PROMPT »
Down to the last line, write out the entries below exactly and omit all pictures.

DATA FOR THIS TASK »
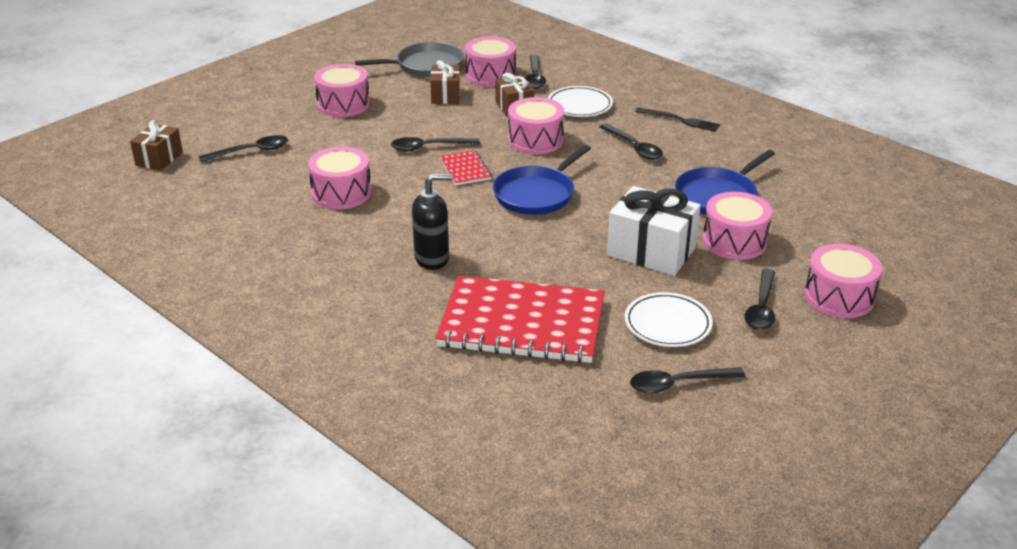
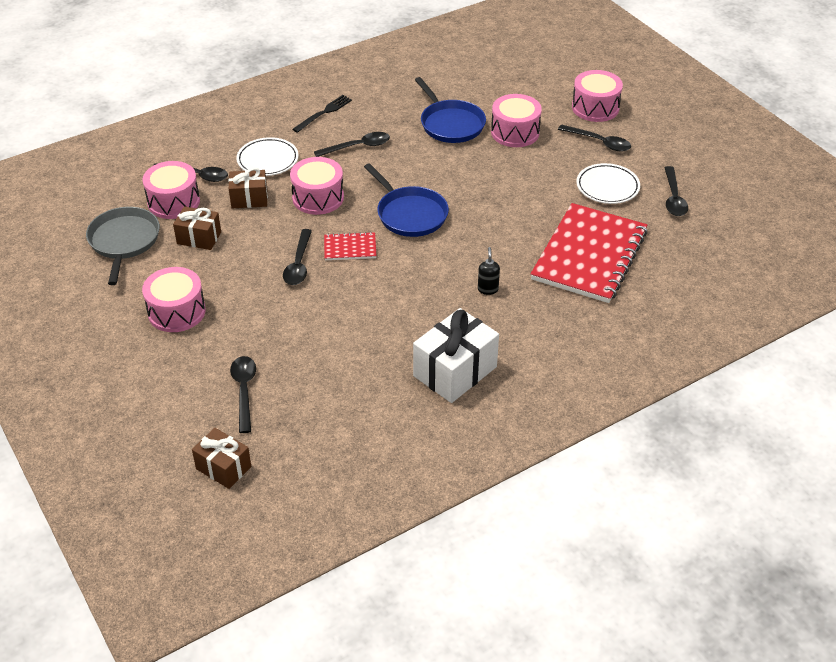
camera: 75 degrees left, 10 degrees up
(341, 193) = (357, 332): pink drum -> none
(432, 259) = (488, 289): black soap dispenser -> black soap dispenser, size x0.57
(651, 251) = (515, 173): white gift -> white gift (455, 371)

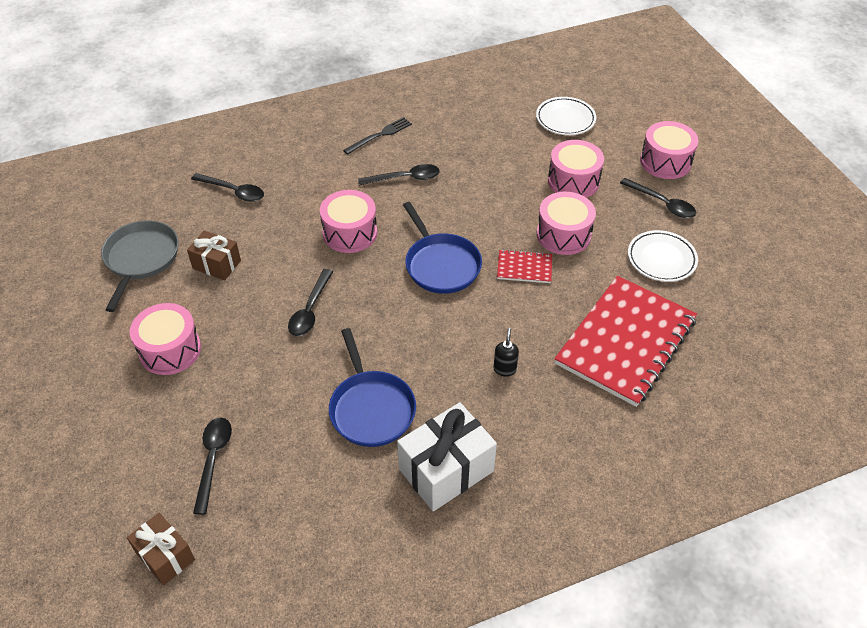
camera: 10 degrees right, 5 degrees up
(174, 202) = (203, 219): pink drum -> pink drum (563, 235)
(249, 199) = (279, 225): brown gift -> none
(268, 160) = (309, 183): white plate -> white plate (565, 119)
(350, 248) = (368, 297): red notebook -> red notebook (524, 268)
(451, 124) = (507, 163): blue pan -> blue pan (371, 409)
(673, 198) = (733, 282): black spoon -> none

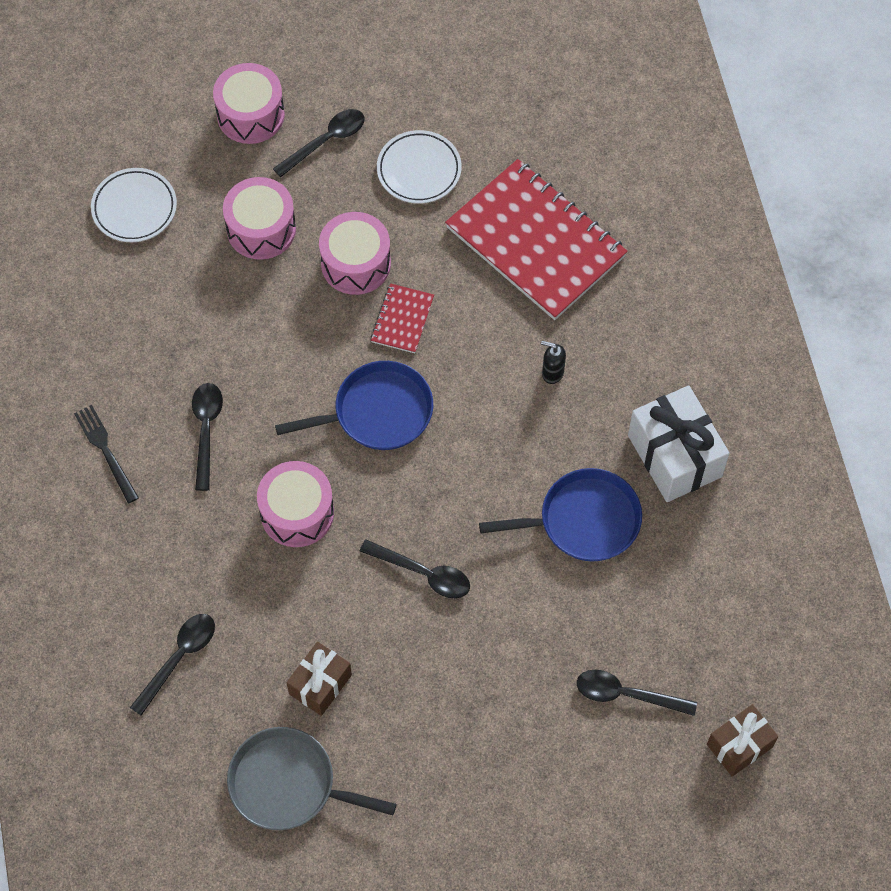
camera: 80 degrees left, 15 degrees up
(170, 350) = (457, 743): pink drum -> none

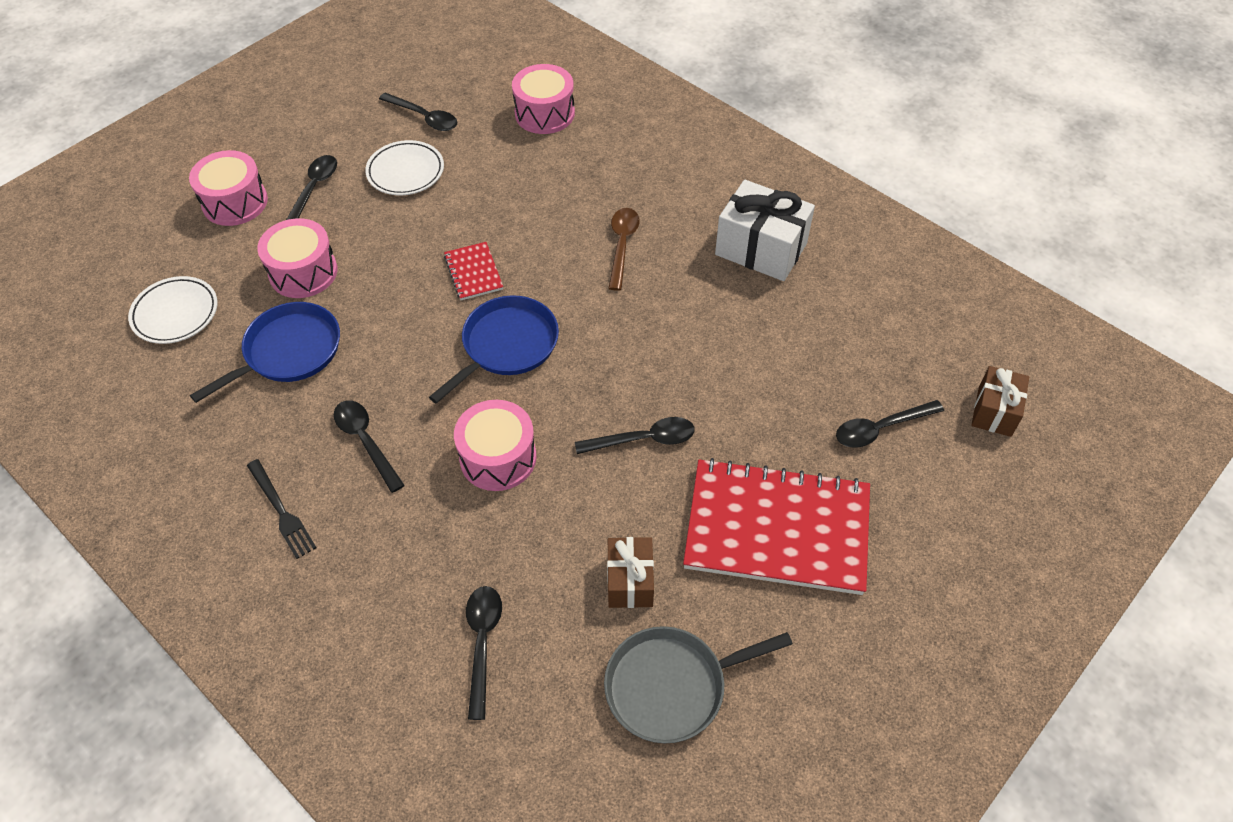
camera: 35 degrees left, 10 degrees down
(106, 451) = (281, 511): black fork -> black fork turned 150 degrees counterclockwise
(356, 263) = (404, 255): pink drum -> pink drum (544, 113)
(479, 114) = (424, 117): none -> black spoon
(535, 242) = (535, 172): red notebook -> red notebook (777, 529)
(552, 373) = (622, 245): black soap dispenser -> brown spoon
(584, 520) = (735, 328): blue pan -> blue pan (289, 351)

FINAL ANSWER »
camera: 75 degrees left, 10 degrees up
(341, 193) = (357, 332): pink drum -> none
(432, 259) = (488, 289): black soap dispenser -> black soap dispenser, size x0.57
(651, 251) = (515, 173): white gift -> white gift (455, 371)

camera: 10 degrees right, 5 degrees up
(174, 202) = (203, 219): pink drum -> pink drum (563, 235)
(249, 199) = (279, 225): brown gift -> none
(268, 160) = (309, 183): white plate -> white plate (565, 119)
(350, 248) = (368, 297): red notebook -> red notebook (524, 268)
(451, 124) = (507, 163): blue pan -> blue pan (371, 409)
(673, 198) = (733, 282): black spoon -> none

camera: 80 degrees left, 15 degrees up
(170, 350) = (457, 743): pink drum -> none

camera: 35 degrees left, 10 degrees down
(106, 451) = (281, 511): black fork -> black fork turned 150 degrees counterclockwise
(356, 263) = (404, 255): pink drum -> pink drum (544, 113)
(479, 114) = (424, 117): none -> black spoon
(535, 242) = (535, 172): red notebook -> red notebook (777, 529)
(552, 373) = (622, 245): black soap dispenser -> brown spoon
(584, 520) = (735, 328): blue pan -> blue pan (289, 351)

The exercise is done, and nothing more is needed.